WORK REQUEST:
Starting at the line that contains "(475, 192) = (214, 111): none -> pink pot", transcribe every remaining line of the entries exactly, including the last one.

Before-and-after object listings:
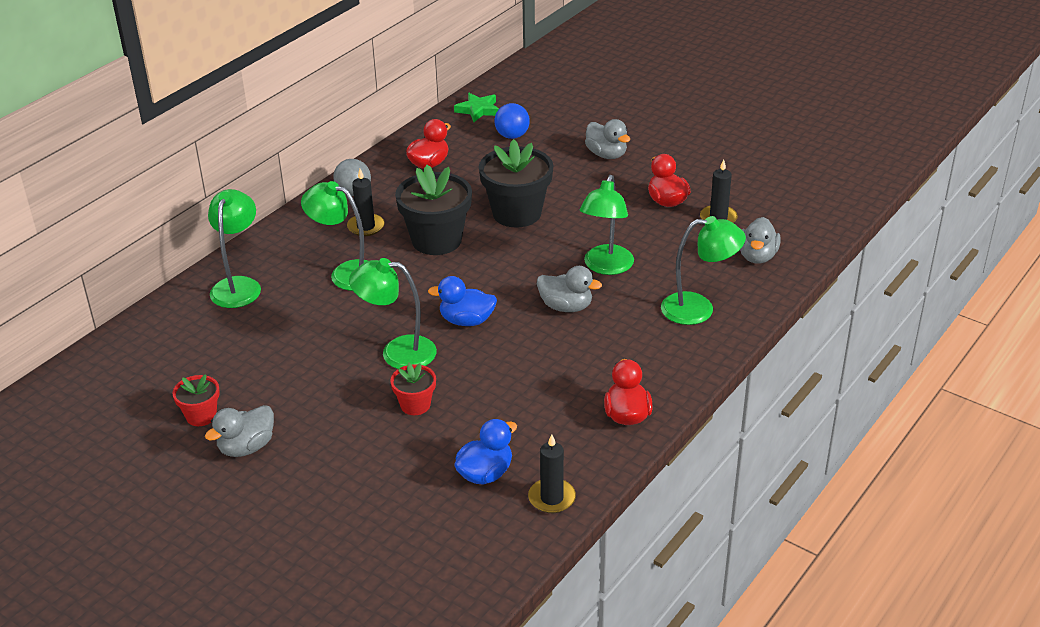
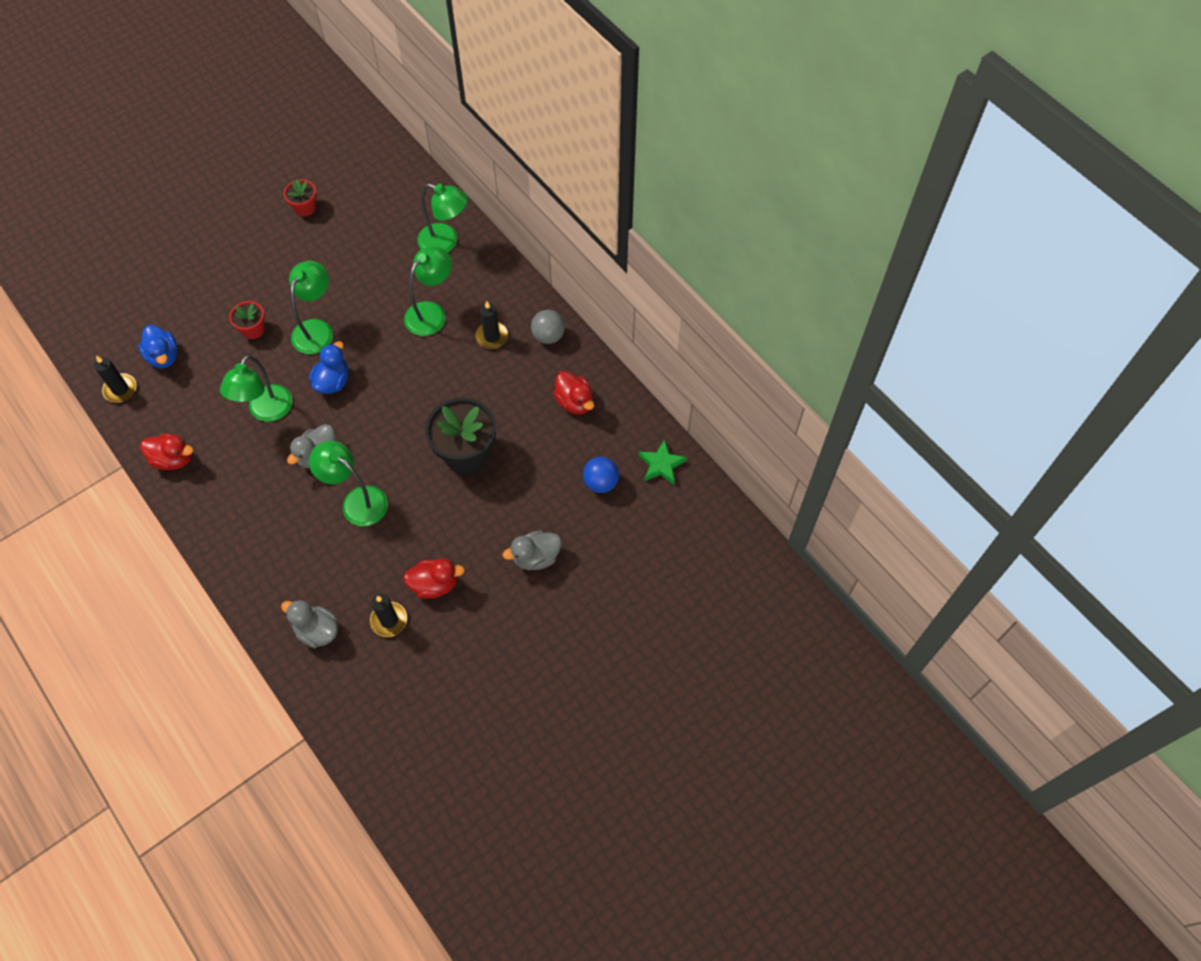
camera: 105 degrees right, 25 degrees up
(246, 447) = (261, 229): grey duck -> none
(436, 240) = (450, 383): black flower pot -> none
(699, 309) = (268, 554): green lamp -> green lamp (266, 411)

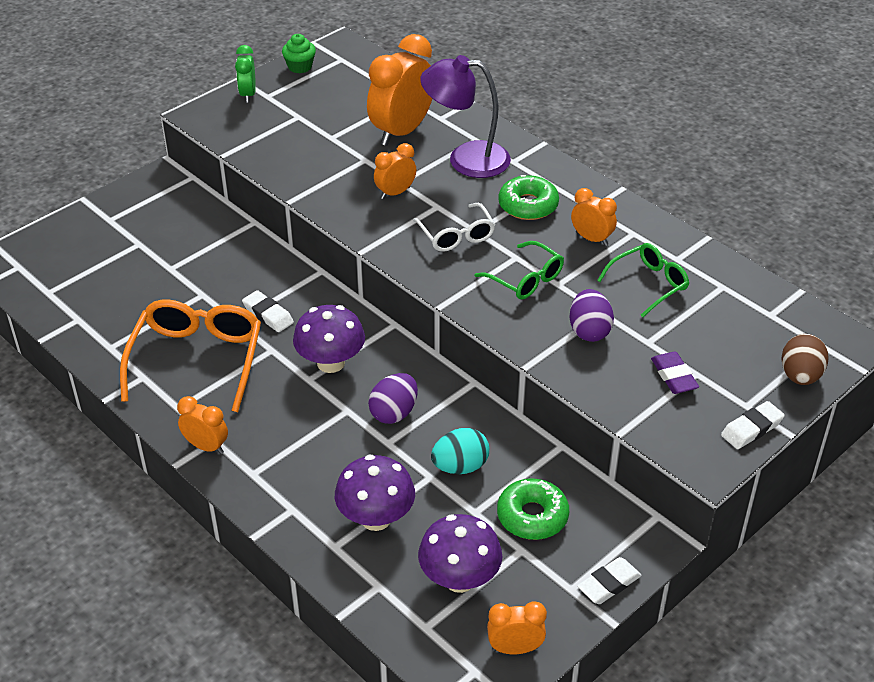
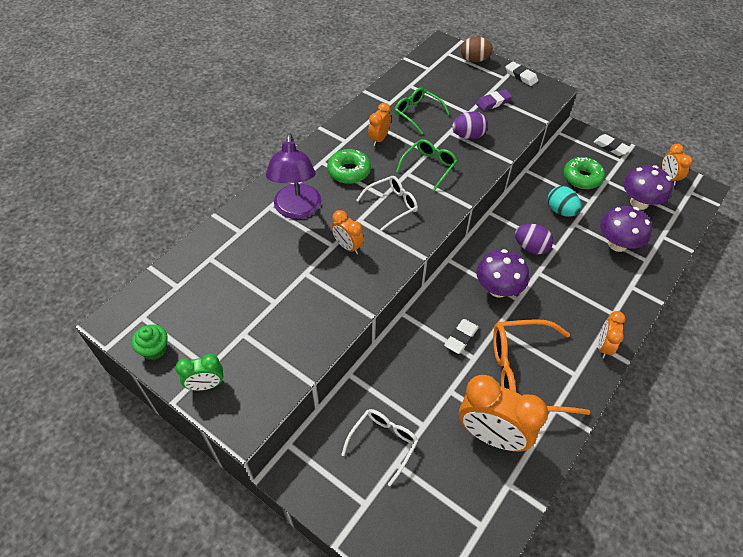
camera: 100 degrees left, 10 degrees up
(164, 237) = (383, 443): none -> white glasses
(401, 132) = (262, 254): orange clock -> orange clock (491, 435)

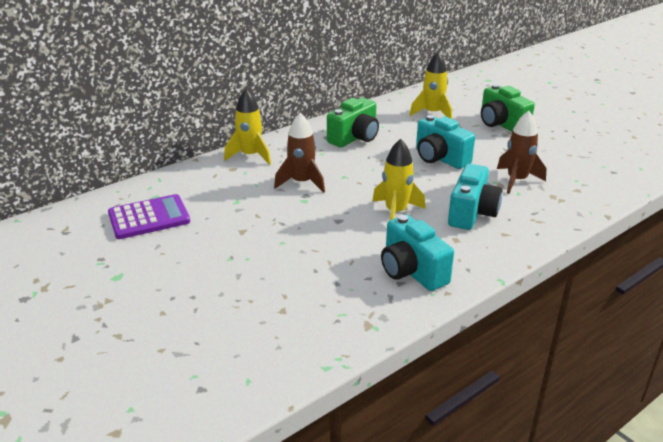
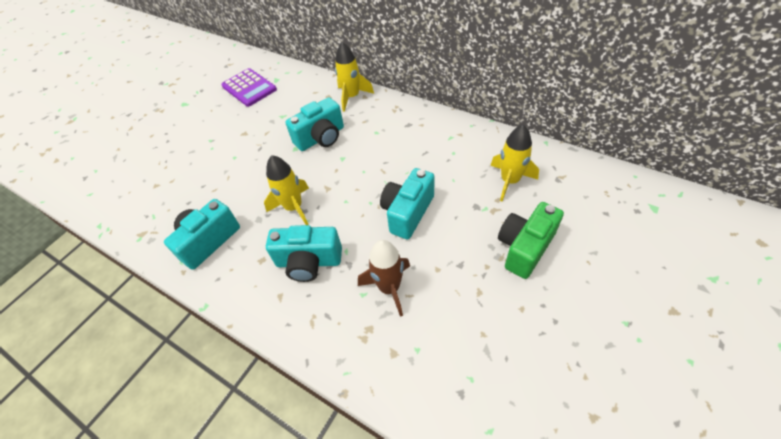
camera: 75 degrees right, 20 degrees up
(301, 183) = (321, 138): brown rocket -> turquoise camera
(355, 138) = (417, 142): green camera -> none

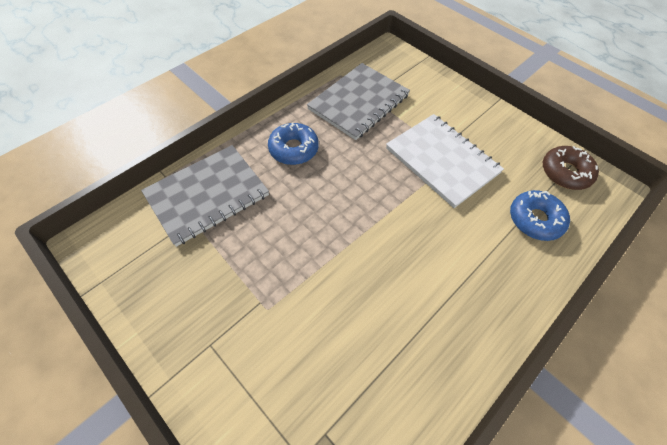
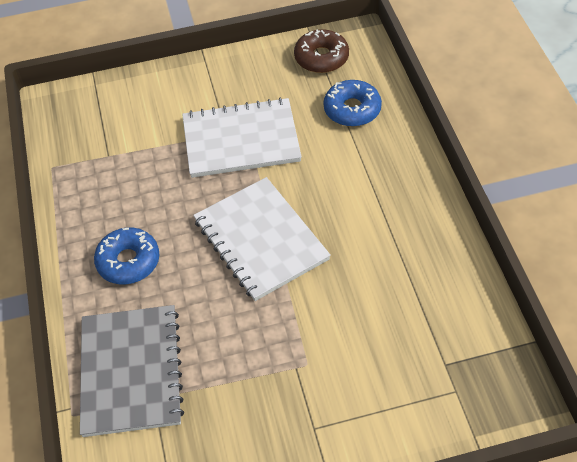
camera: 55 degrees left, 5 degrees down
(359, 102) = (109, 170): grey notebook -> none
(362, 218) = (260, 240): none -> white notebook

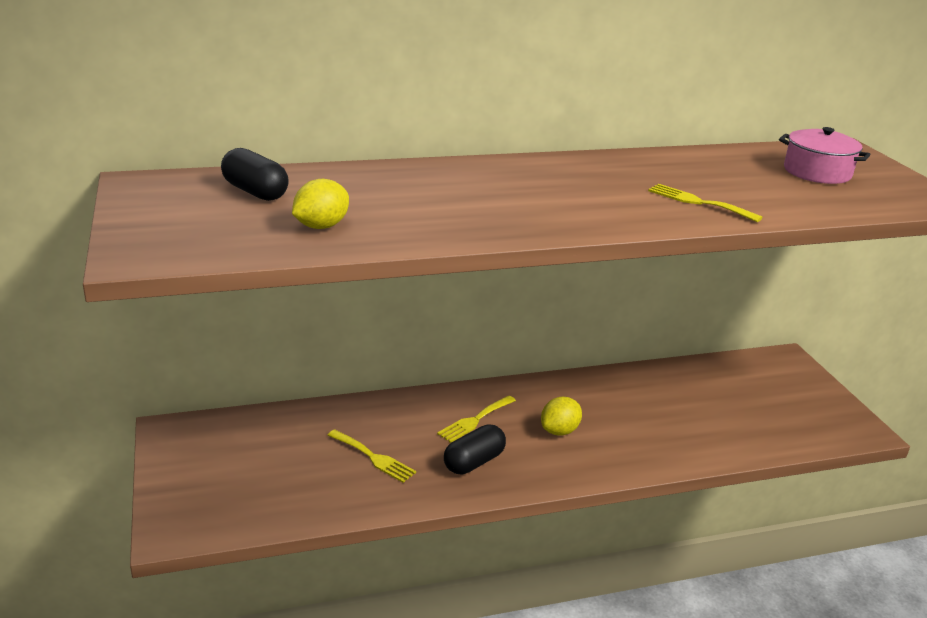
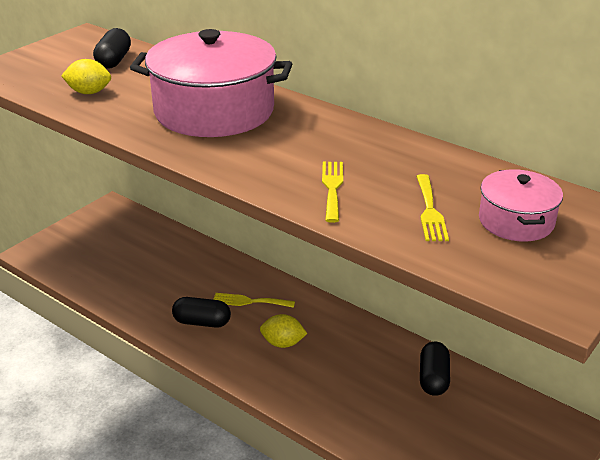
camera: 55 degrees right, 5 degrees up
(373, 457) = (162, 282): yellow fork -> yellow fork (430, 211)
(475, 192) = (214, 111): none -> pink pot
(681, 382) = (433, 378): none -> black capsule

WRITTEN RESPONSE:
(475, 192) = (214, 111): none -> pink pot
(681, 382) = (433, 378): none -> black capsule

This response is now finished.